# Exercise
Go through the material and return every line that contains the string "moved".

# Recorded data
■ ■ ■ ■ ■ ■ ■

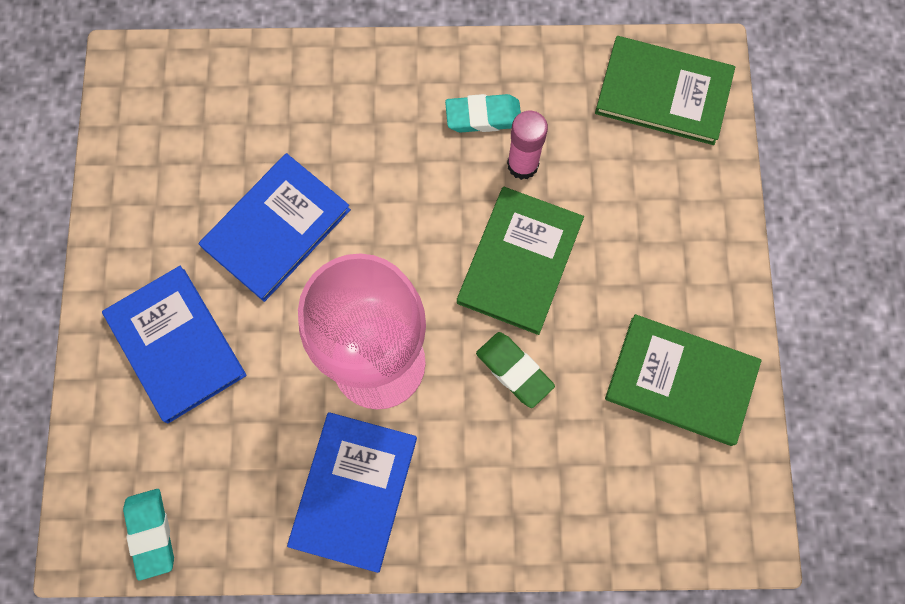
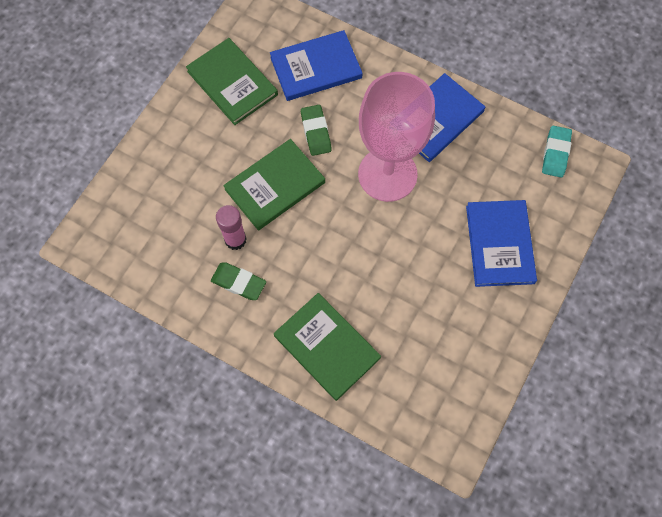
camera: 150 degrees left, 5 degrees down
blue book [199,153,351,302] -> blue book moved to [270,30,362,101]
turquoise eraser [445,94,521,132] -> green eraser [211,263,266,300]
green book [595,36,735,145] -> green book moved to [274,293,381,401]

■ ■ ■ ■ ■ ■ ■

# Written reply
blue book [199,153,351,302] -> blue book moved to [270,30,362,101]
green book [595,36,735,145] -> green book moved to [274,293,381,401]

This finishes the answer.